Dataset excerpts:

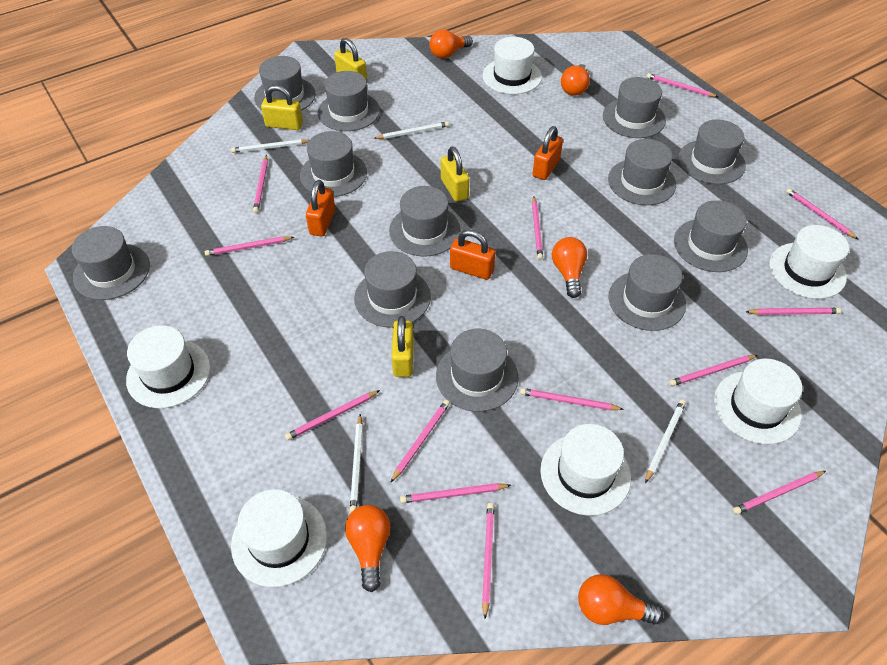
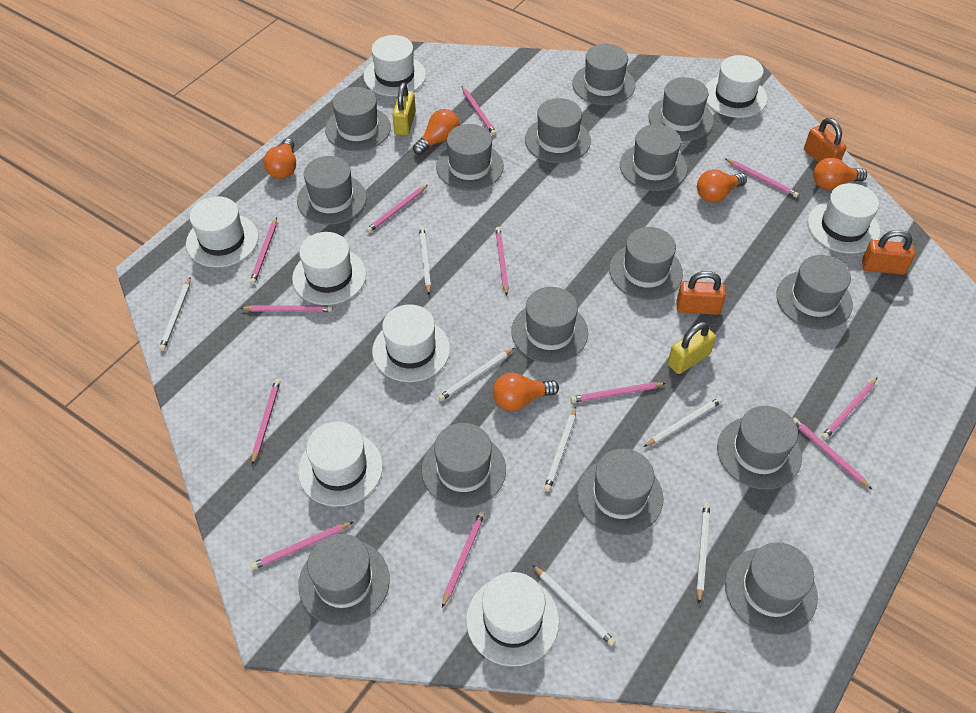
grey hat: 12 -> 15
pink pencil: 13 -> 12
white hat: 6 -> 8
white pencil: 4 -> 7
yellow padlock: 4 -> 2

- [Assignment] The expected response is every entry above, repeated exactly, pictures removed.

- [Solution for this task]
grey hat: 12 -> 15
pink pencil: 13 -> 12
white hat: 6 -> 8
white pencil: 4 -> 7
yellow padlock: 4 -> 2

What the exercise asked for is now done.